%%

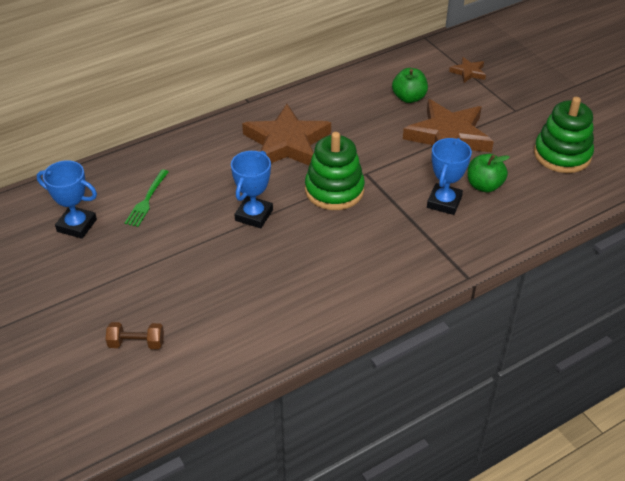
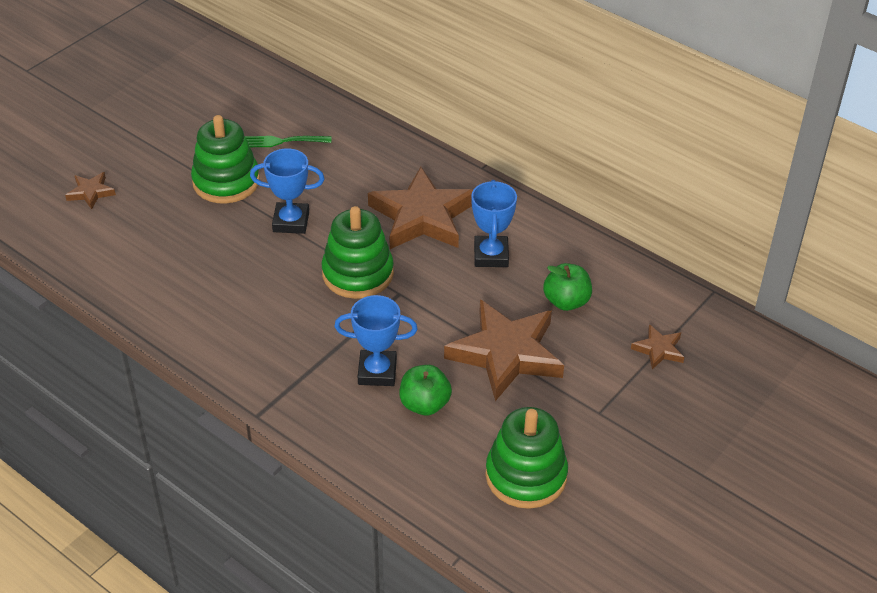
camera: 70 degrees right, 0 degrees up
(77, 225) = (229, 108): blue trophy -> blue trophy (491, 255)
(136, 343) = (91, 192): brown dumbbell -> brown star
(178, 245) = (226, 181): none -> green stacking toy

%%

Task description ::
Pictures aside, retype the material exactly.

Answer for the task ::
camera: 70 degrees right, 0 degrees up
(77, 225) = (229, 108): blue trophy -> blue trophy (491, 255)
(136, 343) = (91, 192): brown dumbbell -> brown star
(178, 245) = (226, 181): none -> green stacking toy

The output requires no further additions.